▶ **Your objective**
In the data below, restate exactly the lines from the one with "purple star: (55, 134) -> (56, 101), moved" to the final line, both included, but not the pictures.

::: Material for this task

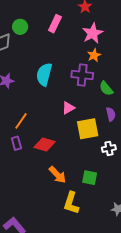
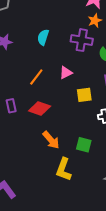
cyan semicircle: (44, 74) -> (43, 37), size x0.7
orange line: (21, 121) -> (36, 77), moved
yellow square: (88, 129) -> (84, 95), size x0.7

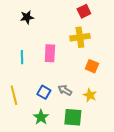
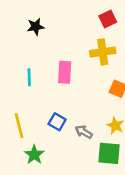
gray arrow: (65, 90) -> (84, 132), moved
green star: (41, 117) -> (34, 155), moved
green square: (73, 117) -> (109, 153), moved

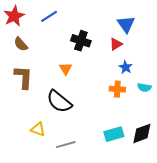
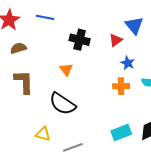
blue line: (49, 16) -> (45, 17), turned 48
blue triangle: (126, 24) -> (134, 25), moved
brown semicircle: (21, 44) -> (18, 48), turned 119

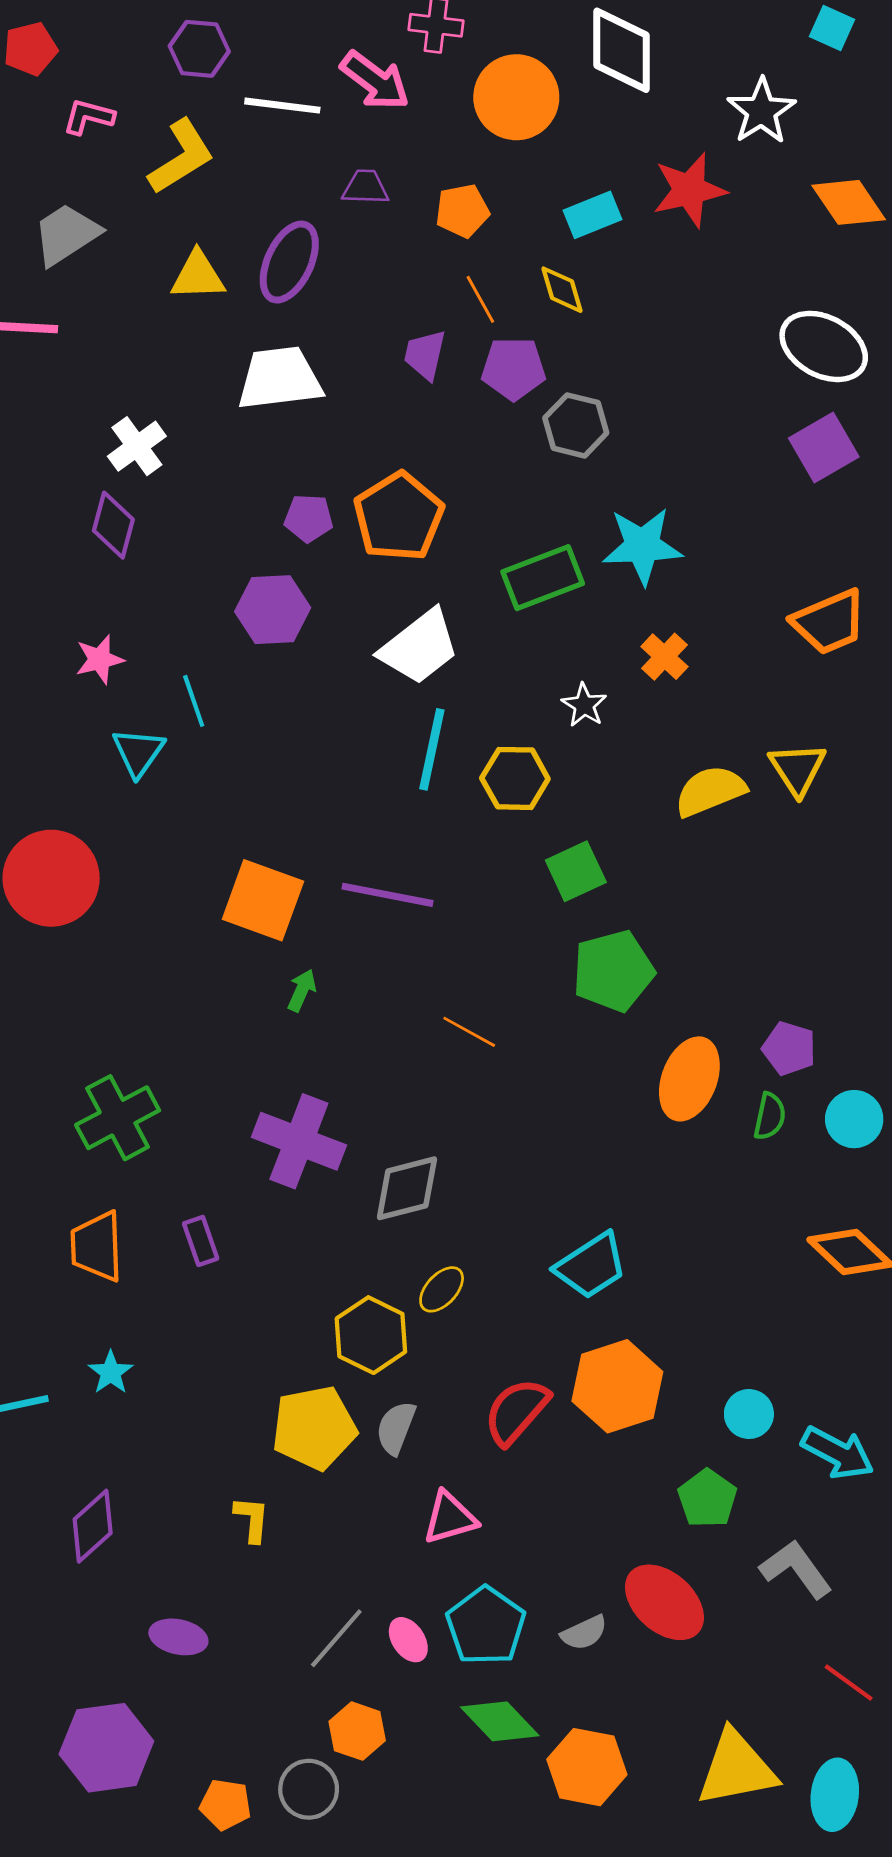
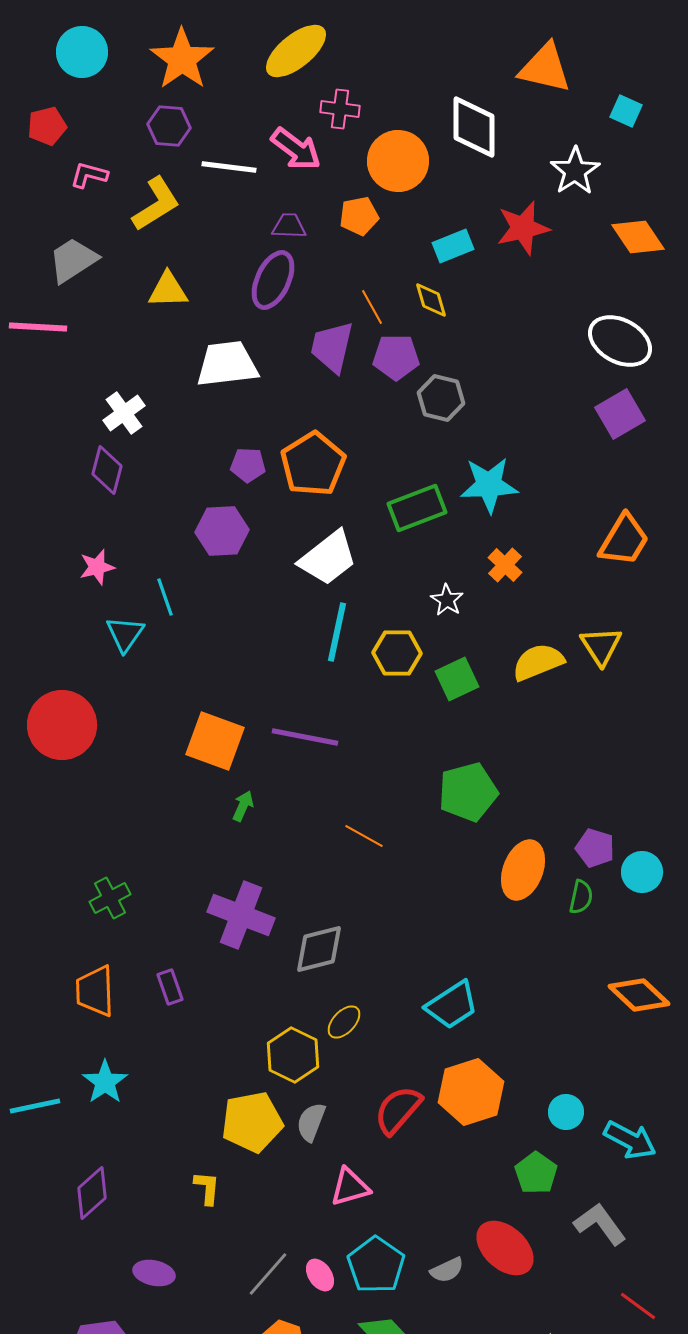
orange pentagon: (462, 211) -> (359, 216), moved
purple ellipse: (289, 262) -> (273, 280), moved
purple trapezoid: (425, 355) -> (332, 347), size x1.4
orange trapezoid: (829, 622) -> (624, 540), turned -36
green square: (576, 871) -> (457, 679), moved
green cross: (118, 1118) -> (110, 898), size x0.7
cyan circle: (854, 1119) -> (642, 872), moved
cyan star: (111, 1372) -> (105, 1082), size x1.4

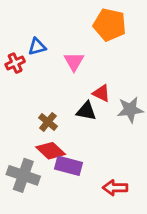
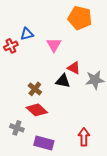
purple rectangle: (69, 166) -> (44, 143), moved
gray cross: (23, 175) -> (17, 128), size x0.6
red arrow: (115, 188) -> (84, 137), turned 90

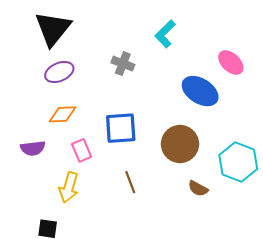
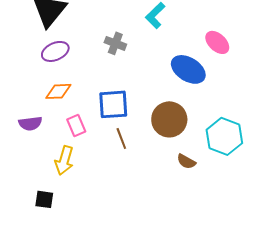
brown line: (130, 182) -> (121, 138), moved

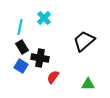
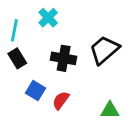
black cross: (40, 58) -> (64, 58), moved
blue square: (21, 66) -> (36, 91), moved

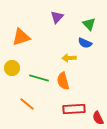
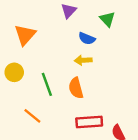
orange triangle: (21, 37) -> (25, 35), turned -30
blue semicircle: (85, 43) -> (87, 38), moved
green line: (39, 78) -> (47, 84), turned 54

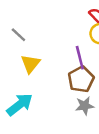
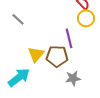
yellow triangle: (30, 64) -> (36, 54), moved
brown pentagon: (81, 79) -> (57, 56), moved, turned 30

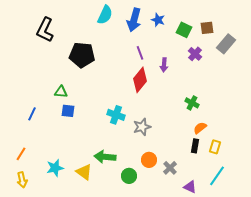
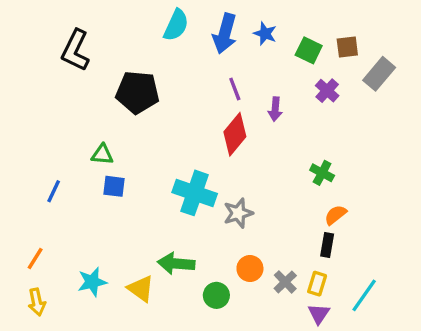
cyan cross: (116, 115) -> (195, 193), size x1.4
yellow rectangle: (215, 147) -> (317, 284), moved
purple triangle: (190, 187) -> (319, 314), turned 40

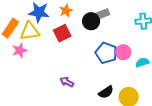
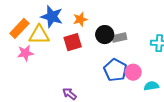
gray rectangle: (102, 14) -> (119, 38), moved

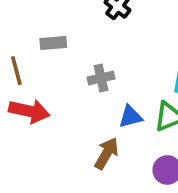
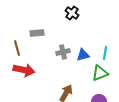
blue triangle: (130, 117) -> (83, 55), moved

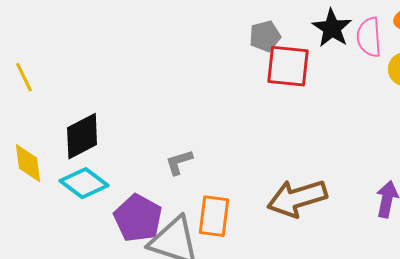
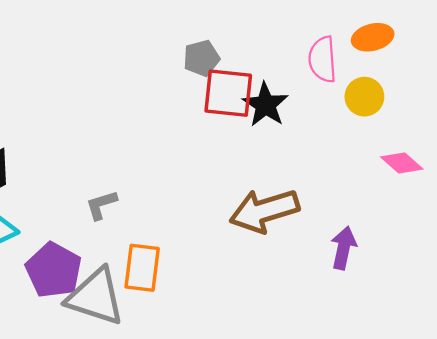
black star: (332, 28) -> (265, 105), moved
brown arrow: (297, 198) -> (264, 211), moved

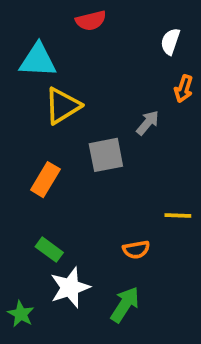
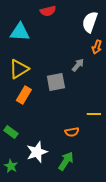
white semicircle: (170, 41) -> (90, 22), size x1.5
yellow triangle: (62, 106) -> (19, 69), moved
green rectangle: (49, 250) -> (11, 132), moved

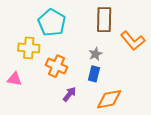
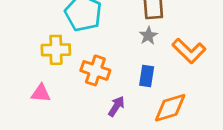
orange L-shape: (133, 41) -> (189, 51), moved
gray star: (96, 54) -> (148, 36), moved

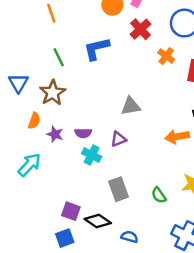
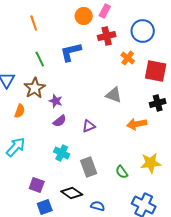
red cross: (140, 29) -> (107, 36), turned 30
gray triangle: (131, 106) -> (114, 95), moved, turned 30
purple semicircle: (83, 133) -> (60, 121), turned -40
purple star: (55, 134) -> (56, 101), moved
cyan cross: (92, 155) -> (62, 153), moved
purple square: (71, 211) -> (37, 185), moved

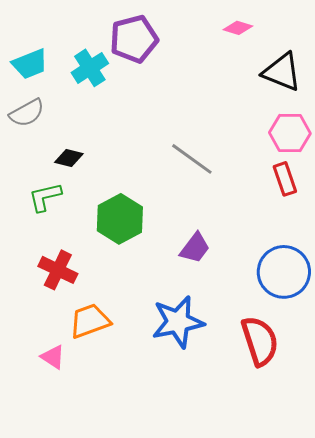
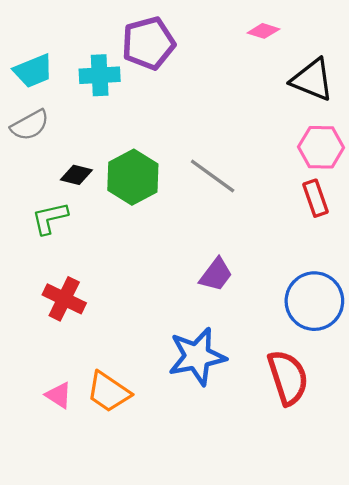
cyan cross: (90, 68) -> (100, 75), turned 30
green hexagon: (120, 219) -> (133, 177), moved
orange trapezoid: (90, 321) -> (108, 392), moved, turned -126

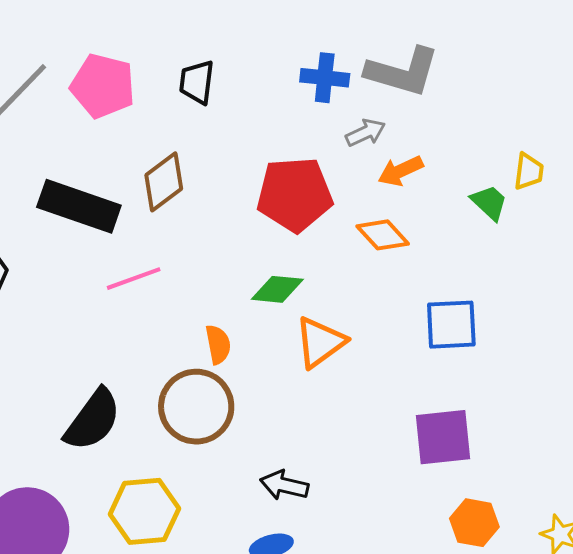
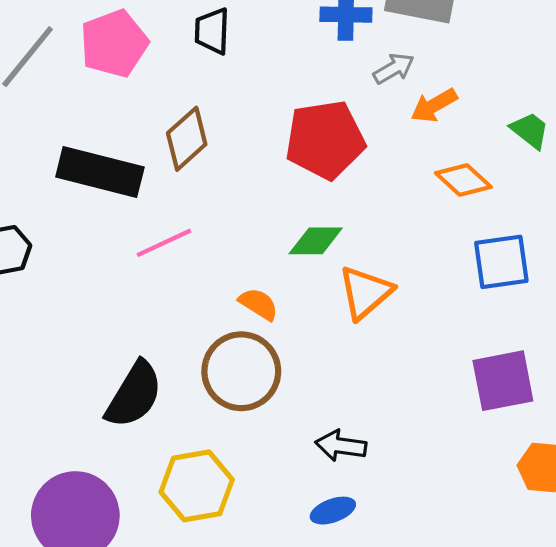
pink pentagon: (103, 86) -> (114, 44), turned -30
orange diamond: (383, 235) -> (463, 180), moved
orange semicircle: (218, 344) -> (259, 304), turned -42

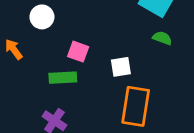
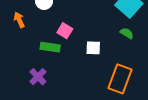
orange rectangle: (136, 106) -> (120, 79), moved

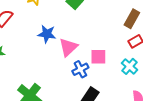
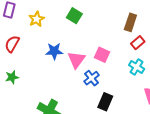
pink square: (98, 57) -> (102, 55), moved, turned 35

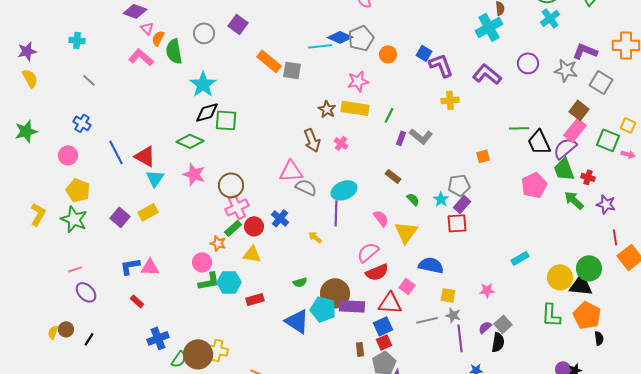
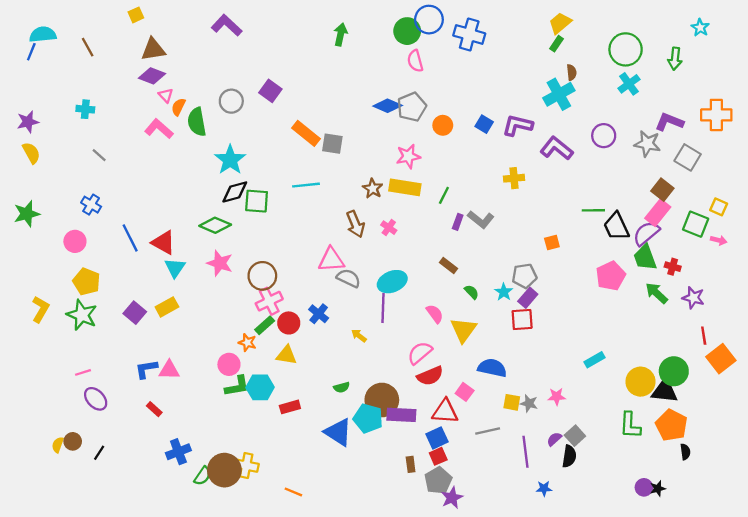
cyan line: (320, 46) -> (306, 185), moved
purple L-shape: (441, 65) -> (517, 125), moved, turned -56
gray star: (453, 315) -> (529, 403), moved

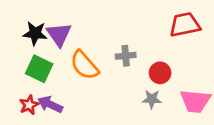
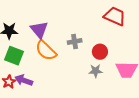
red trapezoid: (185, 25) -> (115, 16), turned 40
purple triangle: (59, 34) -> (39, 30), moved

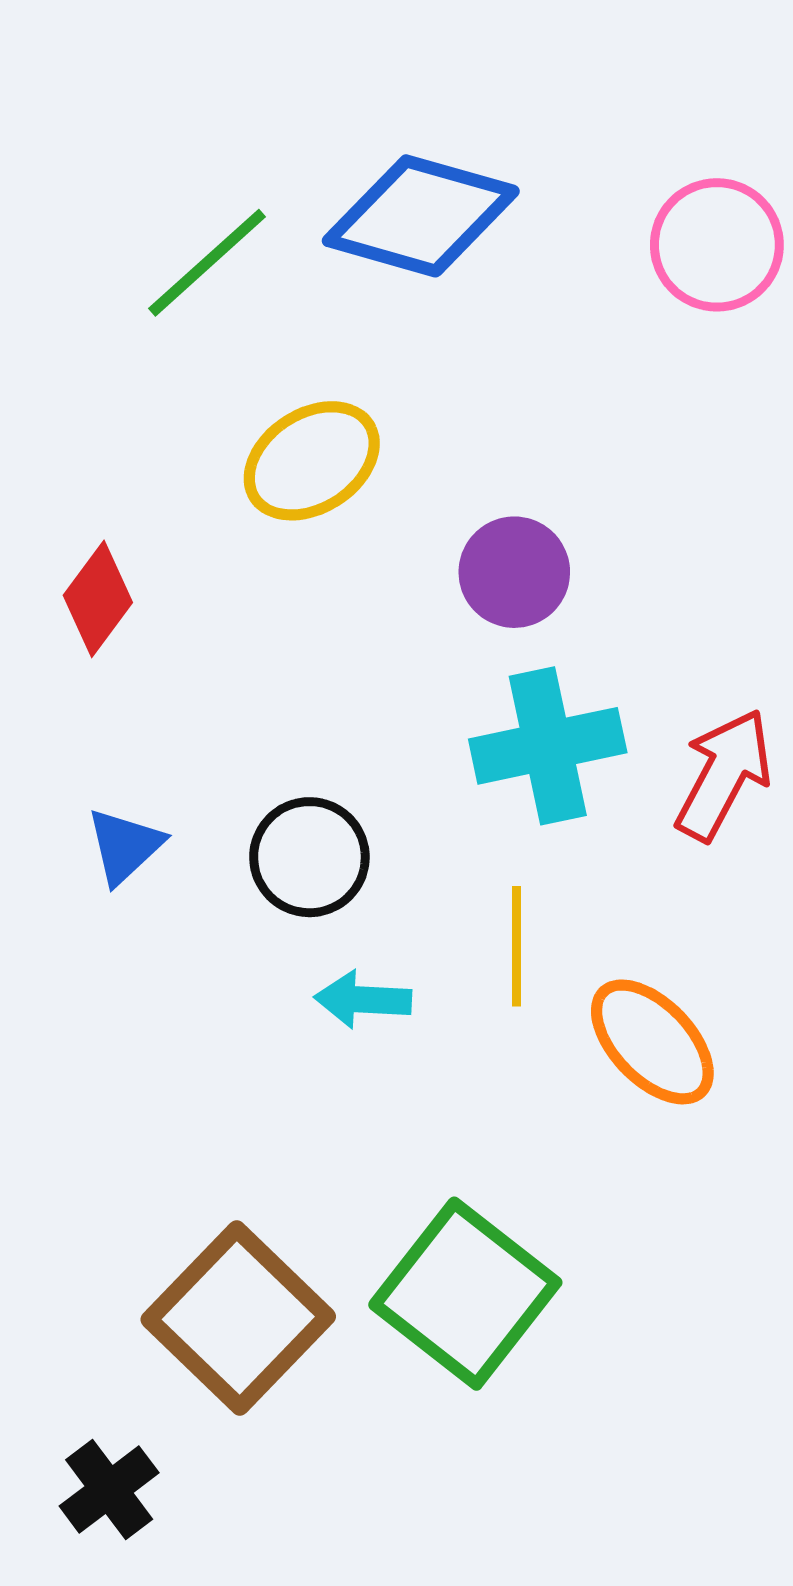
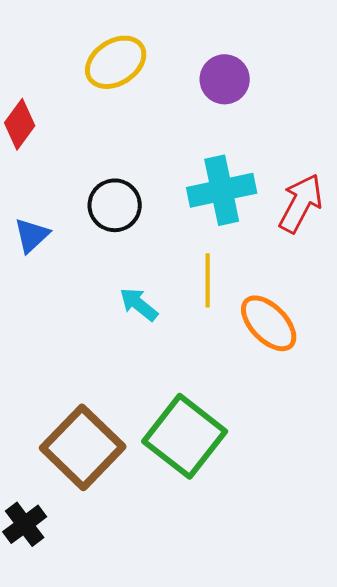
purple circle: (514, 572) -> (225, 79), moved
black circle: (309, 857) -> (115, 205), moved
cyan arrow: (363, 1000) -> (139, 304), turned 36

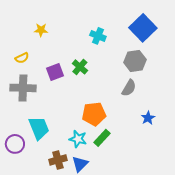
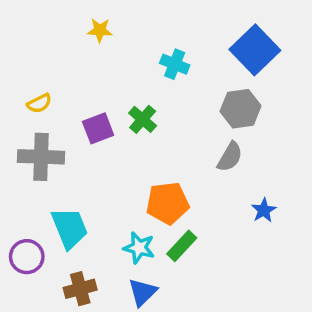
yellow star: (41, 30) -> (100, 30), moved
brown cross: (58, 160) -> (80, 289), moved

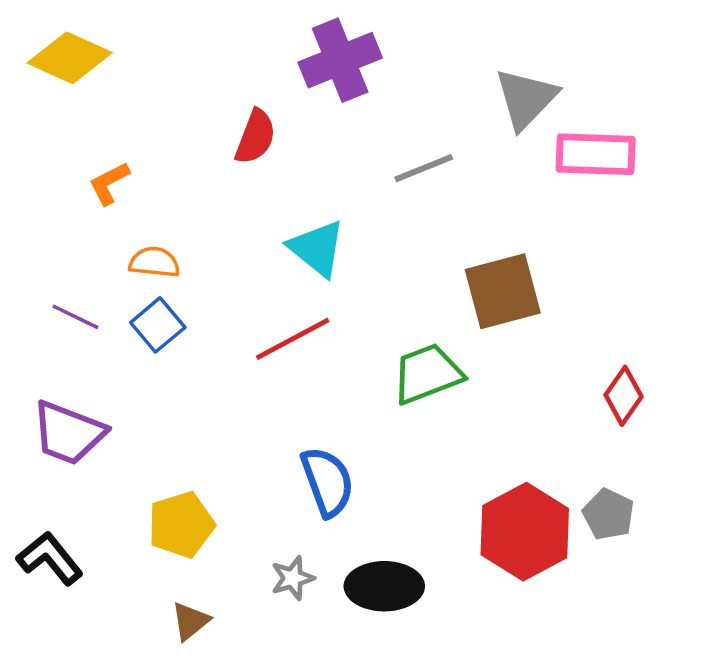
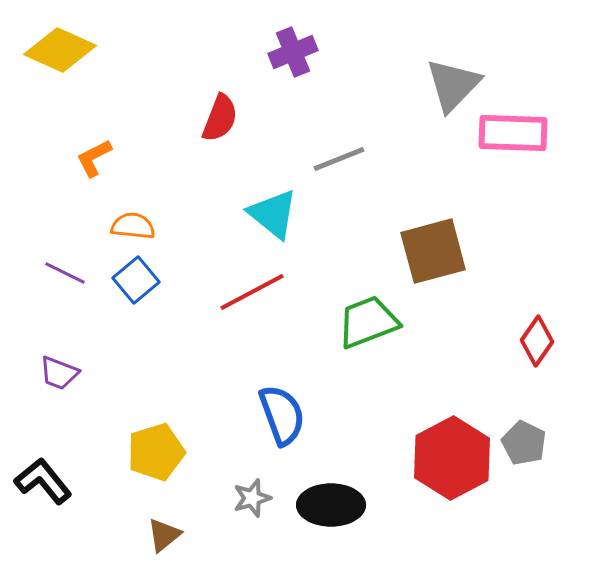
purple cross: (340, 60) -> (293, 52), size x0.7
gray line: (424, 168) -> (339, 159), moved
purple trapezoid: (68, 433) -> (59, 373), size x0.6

::::::

▶ **Expected answer**
purple star: (55, 134) -> (56, 101), moved
cyan cross: (92, 155) -> (62, 153), moved
purple square: (71, 211) -> (37, 185), moved

cyan cross: (90, 68) -> (100, 75), turned 30
green hexagon: (120, 219) -> (133, 177), moved
orange trapezoid: (90, 321) -> (108, 392), moved, turned -126

pink pentagon: (103, 86) -> (114, 44), turned -30
orange diamond: (383, 235) -> (463, 180), moved
orange semicircle: (218, 344) -> (259, 304), turned -42

orange rectangle: (136, 106) -> (120, 79), moved

pink square: (98, 57) -> (102, 55), moved, turned 35

cyan line: (320, 46) -> (306, 185), moved
purple L-shape: (441, 65) -> (517, 125), moved, turned -56
gray star: (453, 315) -> (529, 403), moved

red trapezoid: (185, 25) -> (115, 16), turned 40
purple triangle: (59, 34) -> (39, 30), moved

purple circle: (514, 572) -> (225, 79), moved
black circle: (309, 857) -> (115, 205), moved
cyan arrow: (363, 1000) -> (139, 304), turned 36

yellow star: (41, 30) -> (100, 30), moved
brown cross: (58, 160) -> (80, 289), moved

purple cross: (340, 60) -> (293, 52), size x0.7
gray line: (424, 168) -> (339, 159), moved
purple trapezoid: (68, 433) -> (59, 373), size x0.6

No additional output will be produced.